_EXERCISE BRIEF_
Beginning with the line that has "(502, 154) = (682, 442): blue", reproduce each remaining line of the data exactly, down to and including the last.

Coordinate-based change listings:

__________

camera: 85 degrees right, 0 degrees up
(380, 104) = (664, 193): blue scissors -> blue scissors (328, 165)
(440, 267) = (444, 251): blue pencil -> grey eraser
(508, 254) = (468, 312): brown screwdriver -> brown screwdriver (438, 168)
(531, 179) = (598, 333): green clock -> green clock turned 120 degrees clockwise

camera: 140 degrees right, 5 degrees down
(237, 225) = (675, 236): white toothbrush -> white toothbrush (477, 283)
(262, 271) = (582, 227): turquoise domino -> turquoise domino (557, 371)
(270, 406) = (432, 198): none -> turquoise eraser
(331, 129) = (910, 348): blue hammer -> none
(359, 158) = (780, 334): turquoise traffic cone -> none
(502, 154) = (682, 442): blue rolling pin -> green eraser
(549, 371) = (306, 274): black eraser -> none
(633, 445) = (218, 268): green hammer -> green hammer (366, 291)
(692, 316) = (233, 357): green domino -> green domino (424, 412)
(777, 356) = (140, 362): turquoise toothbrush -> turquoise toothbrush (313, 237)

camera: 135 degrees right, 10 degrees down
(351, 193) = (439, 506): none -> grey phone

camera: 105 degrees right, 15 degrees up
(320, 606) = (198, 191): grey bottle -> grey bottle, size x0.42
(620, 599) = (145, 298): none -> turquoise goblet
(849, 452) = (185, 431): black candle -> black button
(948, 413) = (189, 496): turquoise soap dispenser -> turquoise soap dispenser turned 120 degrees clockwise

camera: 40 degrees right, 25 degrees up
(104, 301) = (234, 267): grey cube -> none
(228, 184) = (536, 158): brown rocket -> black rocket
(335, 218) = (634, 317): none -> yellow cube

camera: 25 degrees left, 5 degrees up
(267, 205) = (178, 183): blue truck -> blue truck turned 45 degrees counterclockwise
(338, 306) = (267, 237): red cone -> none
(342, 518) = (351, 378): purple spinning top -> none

__________

_TASK RESULT_
(502, 154) = (682, 442): blue rolling pin -> green eraser
(549, 371) = (306, 274): black eraser -> none
(633, 445) = (218, 268): green hammer -> green hammer (366, 291)
(692, 316) = (233, 357): green domino -> green domino (424, 412)
(777, 356) = (140, 362): turquoise toothbrush -> turquoise toothbrush (313, 237)

camera: 135 degrees right, 10 degrees down
(351, 193) = (439, 506): none -> grey phone

camera: 105 degrees right, 15 degrees up
(320, 606) = (198, 191): grey bottle -> grey bottle, size x0.42
(620, 599) = (145, 298): none -> turquoise goblet
(849, 452) = (185, 431): black candle -> black button
(948, 413) = (189, 496): turquoise soap dispenser -> turquoise soap dispenser turned 120 degrees clockwise

camera: 40 degrees right, 25 degrees up
(104, 301) = (234, 267): grey cube -> none
(228, 184) = (536, 158): brown rocket -> black rocket
(335, 218) = (634, 317): none -> yellow cube

camera: 25 degrees left, 5 degrees up
(267, 205) = (178, 183): blue truck -> blue truck turned 45 degrees counterclockwise
(338, 306) = (267, 237): red cone -> none
(342, 518) = (351, 378): purple spinning top -> none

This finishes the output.